__Provided records__.

BEGIN

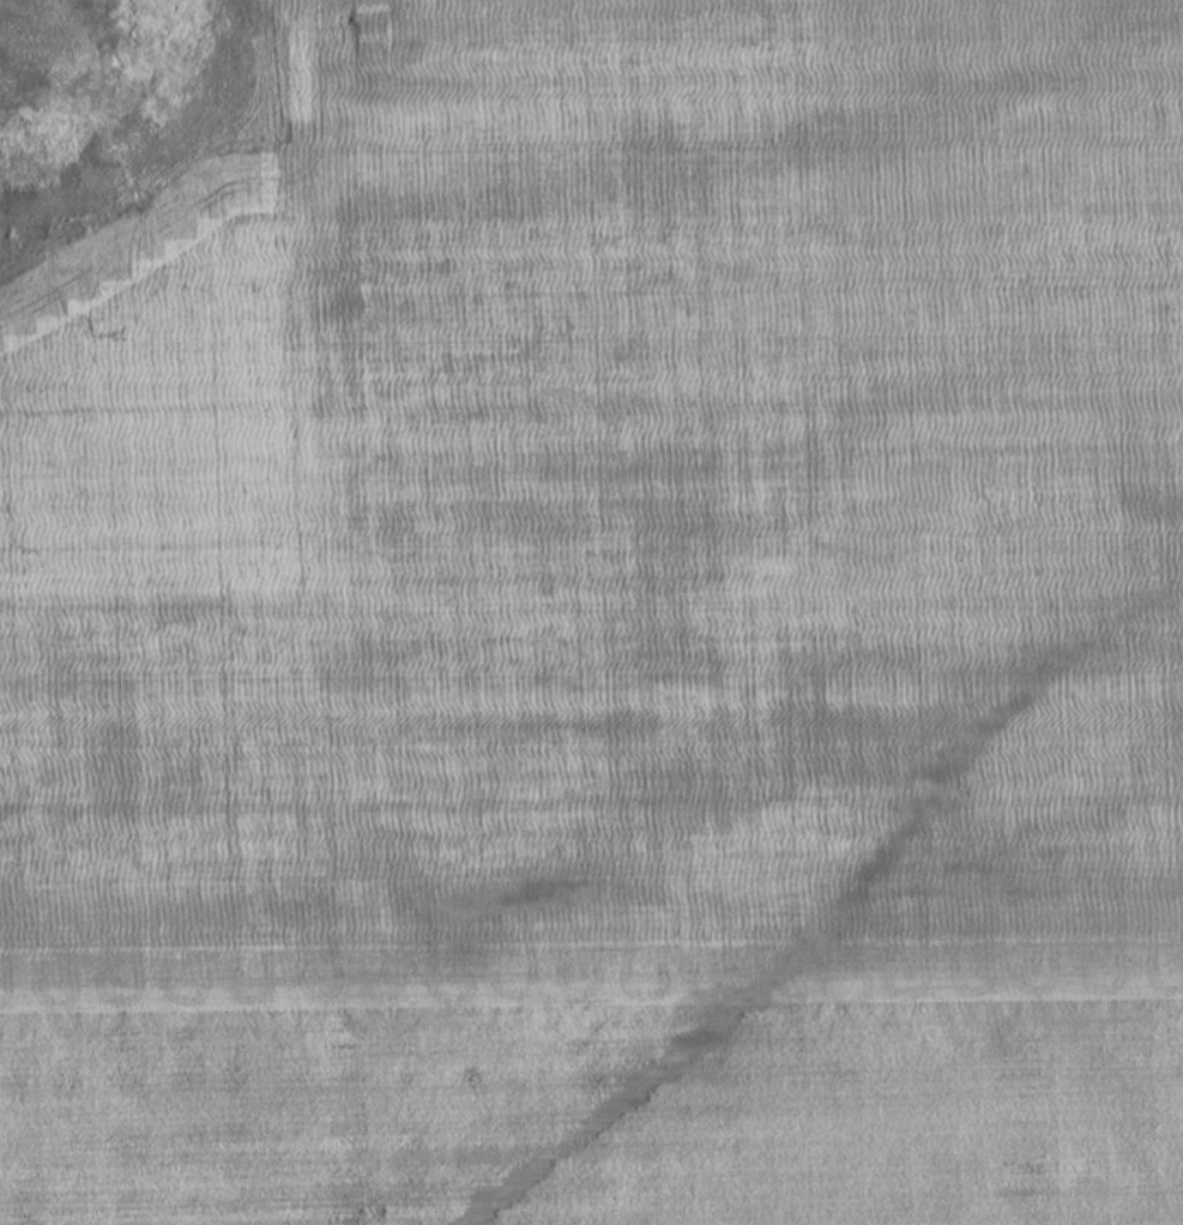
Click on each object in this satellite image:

END
BEGIN

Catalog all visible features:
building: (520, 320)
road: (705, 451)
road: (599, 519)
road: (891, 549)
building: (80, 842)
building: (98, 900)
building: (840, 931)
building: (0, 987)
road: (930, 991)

END
BEGIN

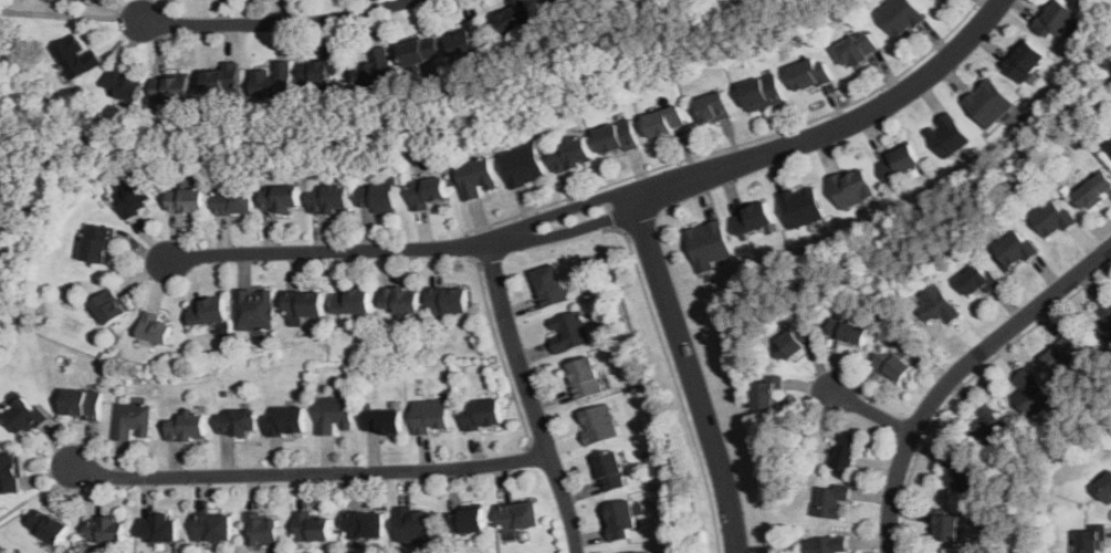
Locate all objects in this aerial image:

END

__Activity__. Within the records above, determine the number of lines that hold the word "image" and return only that value.

__Answer section__. 2